Start of Supplied data
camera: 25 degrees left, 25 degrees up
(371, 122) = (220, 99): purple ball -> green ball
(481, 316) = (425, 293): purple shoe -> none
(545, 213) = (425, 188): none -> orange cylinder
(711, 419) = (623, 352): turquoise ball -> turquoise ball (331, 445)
End of Supplied data
Start of Supplied data
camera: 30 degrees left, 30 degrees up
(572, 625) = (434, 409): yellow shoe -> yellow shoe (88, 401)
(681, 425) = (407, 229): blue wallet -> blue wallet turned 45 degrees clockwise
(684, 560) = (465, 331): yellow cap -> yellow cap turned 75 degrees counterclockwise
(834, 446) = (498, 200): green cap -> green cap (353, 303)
End of Supplied data
Start of Supplied data
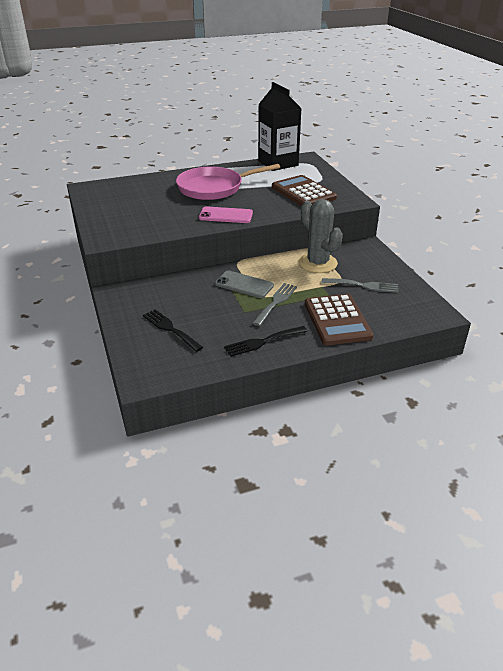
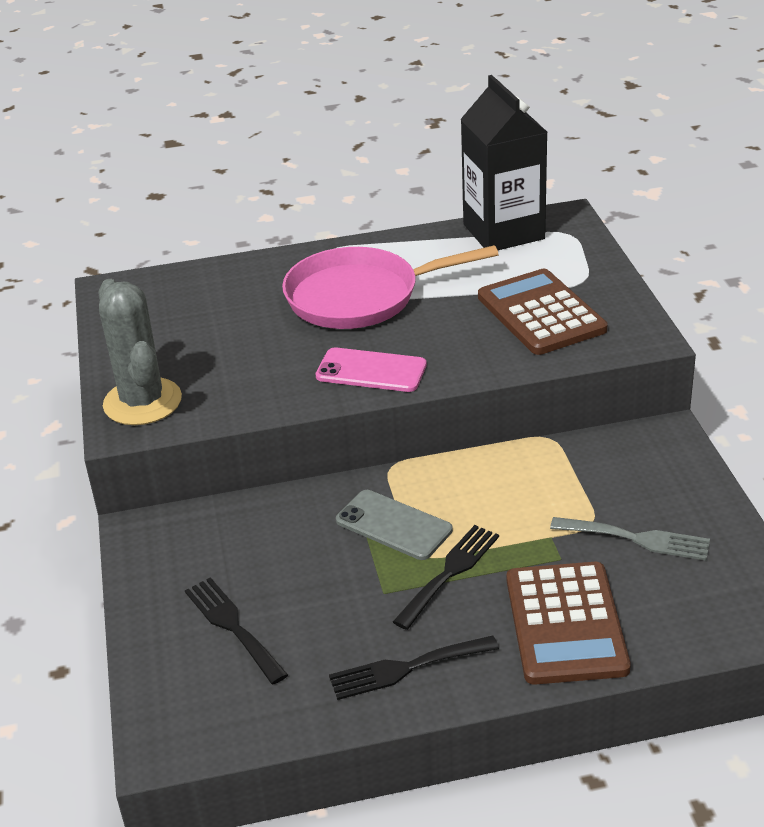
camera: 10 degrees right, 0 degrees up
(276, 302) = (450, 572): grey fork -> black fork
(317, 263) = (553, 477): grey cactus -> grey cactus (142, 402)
End of Supplied data
*What you have to do:* What are the lines above, starting at the one with "camera: 25 degrees left, 25 degrees up" and ending at the one with "(711, 419) = (623, 352): turquoise"? Give them again exactly, and only them.

*Written solution:*
camera: 25 degrees left, 25 degrees up
(371, 122) = (220, 99): purple ball -> green ball
(481, 316) = (425, 293): purple shoe -> none
(545, 213) = (425, 188): none -> orange cylinder
(711, 419) = (623, 352): turquoise ball -> turquoise ball (331, 445)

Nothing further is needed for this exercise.